-- LISTED ENTRIES follows --
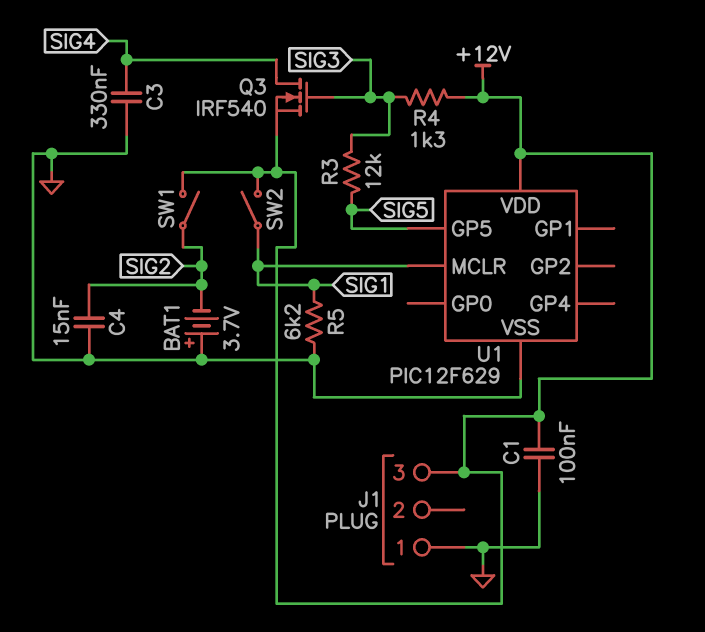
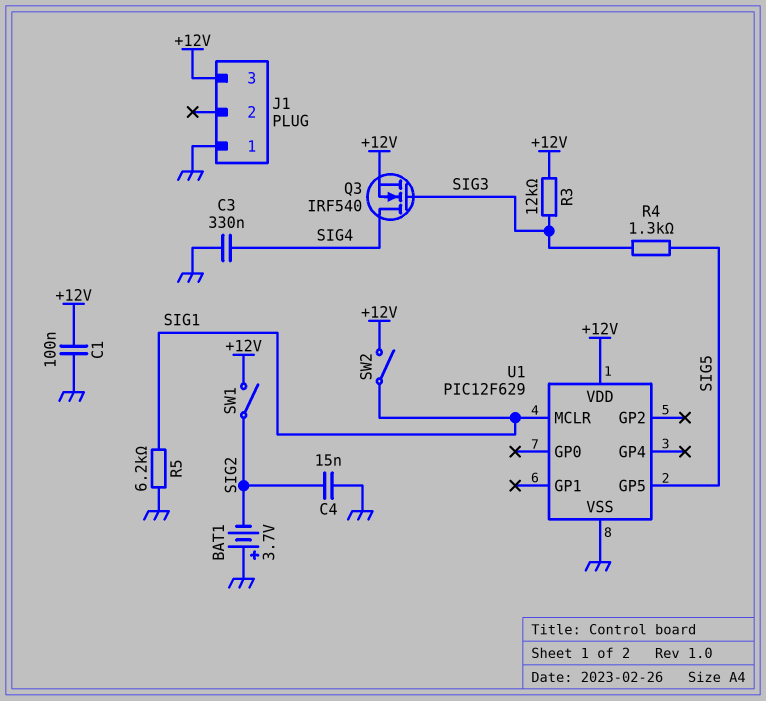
R3: 12k (SIG3, SIG5) -> 12k (+12V, SIG3)
R4: 1.3k (+12V, SIG3) -> 1.3k (SIG3, SIG5)

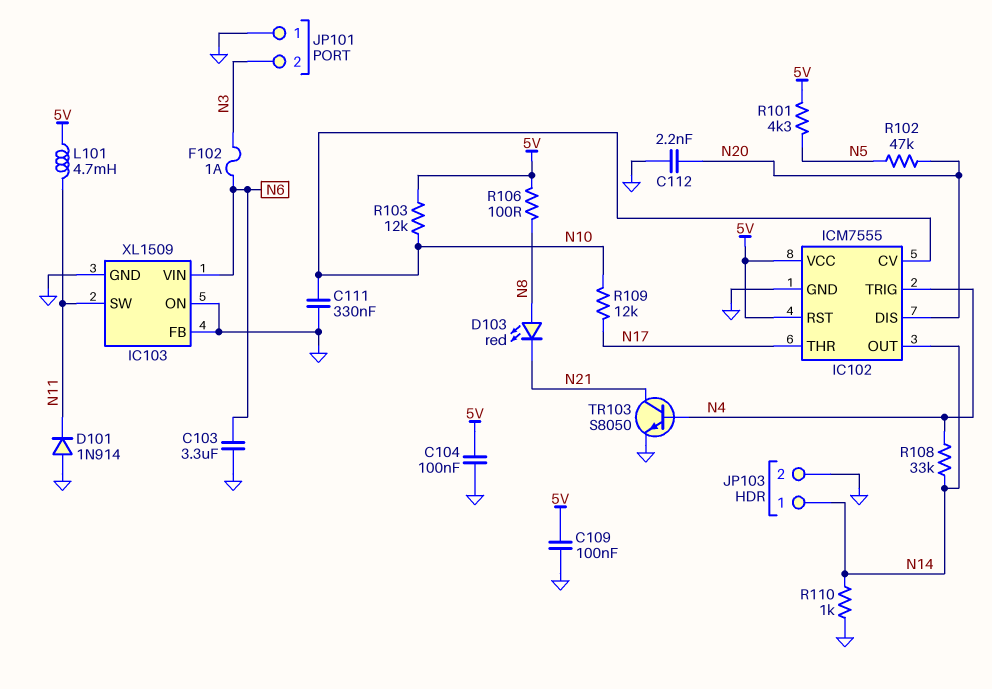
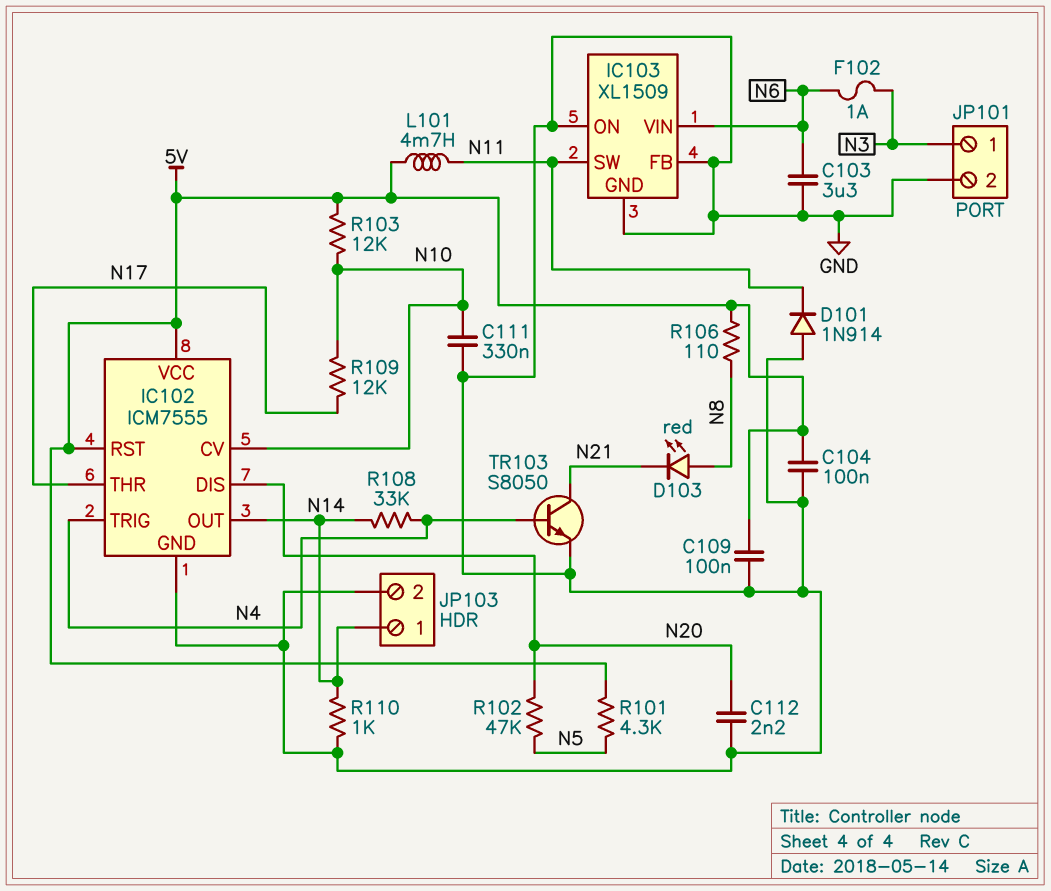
JP101 pin 1: GND -> N3
JP101 pin 2: N3 -> GND
R106: 100 (5V, N8) -> 110 (5V, N8)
-- LISTED ENTRIES concluded --
» **WHAT YOU NEED TO DO**
Reply with an exact copy of the lines running from the one containing "JP101 pin 1: GND -> N3" through the end of the entries above, both ends included.

» **OUTPUT**
JP101 pin 1: GND -> N3
JP101 pin 2: N3 -> GND
R106: 100 (5V, N8) -> 110 (5V, N8)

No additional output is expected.